Every entry below needs to be printed again exactly, with its pictures left out.
Content starts
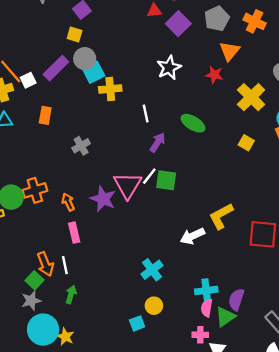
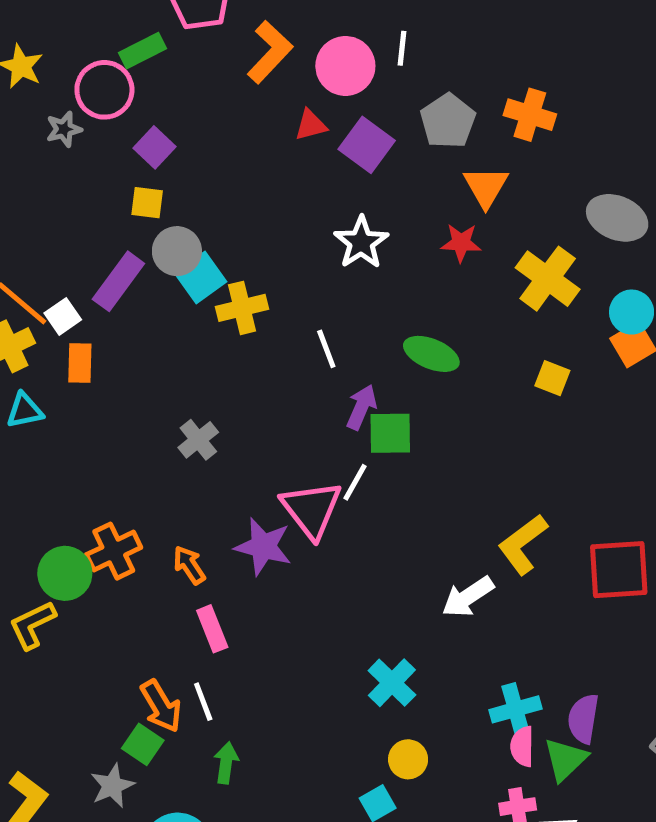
orange rectangle: (45, 115) -> (80, 363), moved
green square: (166, 180) -> (390, 433), moved
gray star: (31, 301) -> (112, 786), moved

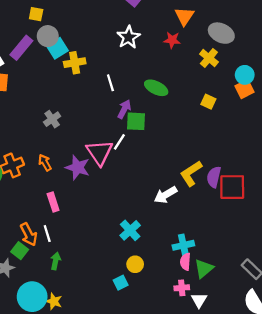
gray ellipse: (617, 218) -> (221, 33), moved
yellow cross: (548, 279) -> (209, 58), size x0.7
orange arrow: (189, 565) -> (45, 163), moved
purple semicircle: (583, 719) -> (214, 177), moved

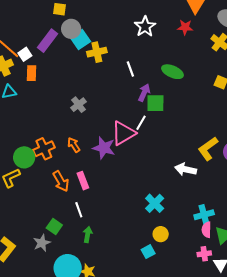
pink triangle: (100, 152) -> (123, 133), turned 36
white arrow: (166, 195) -> (186, 169), turned 45
orange arrow: (29, 234) -> (61, 181), moved

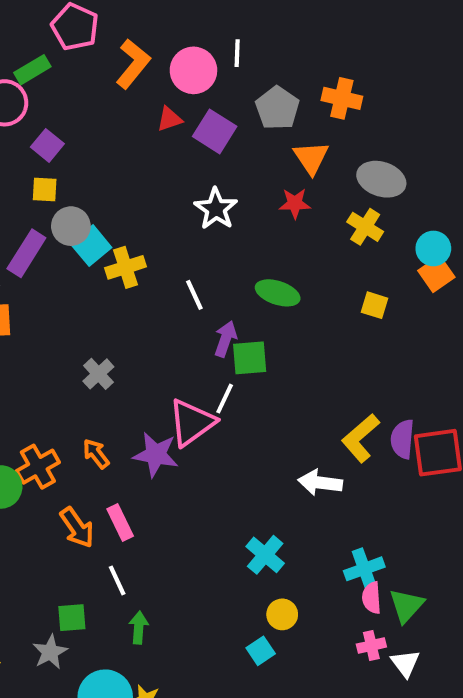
green square: (54, 226) -> (72, 618), turned -35

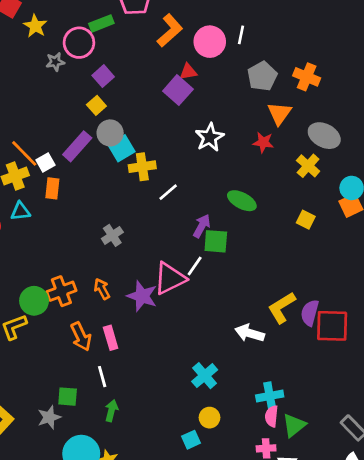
purple square: (215, 131) -> (178, 90), moved
yellow square: (45, 189) -> (96, 105), turned 36
white line: (194, 295) -> (168, 192), moved, turned 65

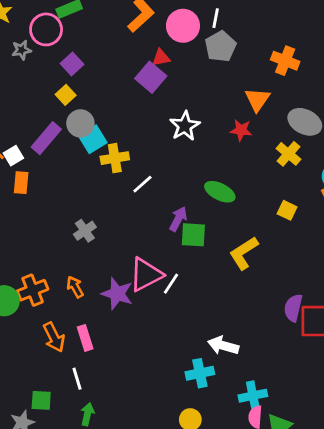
gray pentagon: (262, 76) -> (221, 46), moved
white line: (195, 266) -> (171, 284), moved
yellow L-shape: (282, 308) -> (244, 253), moved
white arrow: (250, 333) -> (223, 346), moved
cyan cross: (205, 376) -> (200, 373), moved, turned 30

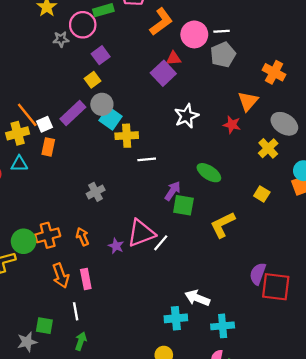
white line: (216, 18) -> (222, 31), turned 70
cyan square: (93, 139) -> (110, 118), turned -30
white line: (142, 184) -> (147, 159), turned 30
purple star: (117, 294) -> (116, 246), size x0.6
cyan cross: (253, 396) -> (223, 326), moved

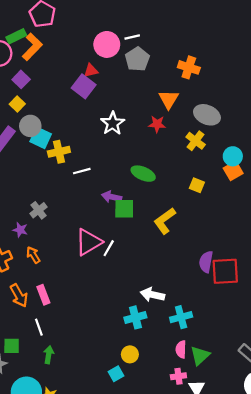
orange L-shape: (161, 22) -> (32, 47), moved
purple arrow: (173, 191) -> (112, 197), turned -102
purple star: (116, 246) -> (20, 230), moved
Content ends
RESPONSE
orange rectangle: (45, 115) -> (80, 363), moved
green square: (166, 180) -> (390, 433), moved
gray star: (31, 301) -> (112, 786), moved

gray ellipse: (617, 218) -> (221, 33), moved
yellow cross: (548, 279) -> (209, 58), size x0.7
orange arrow: (189, 565) -> (45, 163), moved
purple semicircle: (583, 719) -> (214, 177), moved

pink triangle: (100, 152) -> (123, 133), turned 36
white arrow: (166, 195) -> (186, 169), turned 45
orange arrow: (29, 234) -> (61, 181), moved

green square: (54, 226) -> (72, 618), turned -35

purple square: (215, 131) -> (178, 90), moved
yellow square: (45, 189) -> (96, 105), turned 36
white line: (194, 295) -> (168, 192), moved, turned 65

gray pentagon: (262, 76) -> (221, 46), moved
white line: (195, 266) -> (171, 284), moved
yellow L-shape: (282, 308) -> (244, 253), moved
white arrow: (250, 333) -> (223, 346), moved
cyan cross: (205, 376) -> (200, 373), moved, turned 30

white line: (216, 18) -> (222, 31), turned 70
cyan square: (93, 139) -> (110, 118), turned -30
white line: (142, 184) -> (147, 159), turned 30
purple star: (117, 294) -> (116, 246), size x0.6
cyan cross: (253, 396) -> (223, 326), moved

orange L-shape: (161, 22) -> (32, 47), moved
purple arrow: (173, 191) -> (112, 197), turned -102
purple star: (116, 246) -> (20, 230), moved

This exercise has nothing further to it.